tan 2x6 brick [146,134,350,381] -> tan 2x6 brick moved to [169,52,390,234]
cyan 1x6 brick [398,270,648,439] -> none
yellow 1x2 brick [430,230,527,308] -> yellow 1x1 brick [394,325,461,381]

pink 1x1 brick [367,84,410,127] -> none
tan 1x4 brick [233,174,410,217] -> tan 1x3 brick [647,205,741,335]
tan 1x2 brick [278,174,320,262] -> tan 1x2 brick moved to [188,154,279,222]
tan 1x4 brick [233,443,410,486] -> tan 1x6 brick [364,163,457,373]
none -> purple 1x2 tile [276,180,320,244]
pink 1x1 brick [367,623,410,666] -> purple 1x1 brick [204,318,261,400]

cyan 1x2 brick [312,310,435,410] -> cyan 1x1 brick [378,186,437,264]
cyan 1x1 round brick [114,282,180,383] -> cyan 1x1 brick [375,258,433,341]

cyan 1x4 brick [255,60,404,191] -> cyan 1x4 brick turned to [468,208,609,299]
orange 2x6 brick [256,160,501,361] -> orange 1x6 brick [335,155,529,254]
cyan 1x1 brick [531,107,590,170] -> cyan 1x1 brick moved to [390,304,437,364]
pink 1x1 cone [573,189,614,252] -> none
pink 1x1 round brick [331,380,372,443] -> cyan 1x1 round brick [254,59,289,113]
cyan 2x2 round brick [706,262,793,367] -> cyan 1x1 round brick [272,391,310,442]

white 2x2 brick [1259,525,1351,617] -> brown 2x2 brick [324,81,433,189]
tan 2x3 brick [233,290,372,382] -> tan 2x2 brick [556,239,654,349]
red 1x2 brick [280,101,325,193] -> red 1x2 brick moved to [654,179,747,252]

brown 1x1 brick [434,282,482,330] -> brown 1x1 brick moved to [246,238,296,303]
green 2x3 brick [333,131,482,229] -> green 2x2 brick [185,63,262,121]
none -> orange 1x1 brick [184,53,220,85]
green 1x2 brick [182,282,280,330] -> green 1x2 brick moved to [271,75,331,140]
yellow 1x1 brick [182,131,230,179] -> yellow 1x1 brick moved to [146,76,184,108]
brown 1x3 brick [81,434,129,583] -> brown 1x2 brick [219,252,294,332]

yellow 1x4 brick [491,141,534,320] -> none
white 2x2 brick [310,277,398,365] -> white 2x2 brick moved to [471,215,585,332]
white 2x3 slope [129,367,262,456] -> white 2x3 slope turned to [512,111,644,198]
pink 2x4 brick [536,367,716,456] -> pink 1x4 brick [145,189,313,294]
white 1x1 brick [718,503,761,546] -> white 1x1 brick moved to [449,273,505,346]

· · ·

Your assignment: Output only the number of lines in the listing that contain the string "round".

Solved problem: 3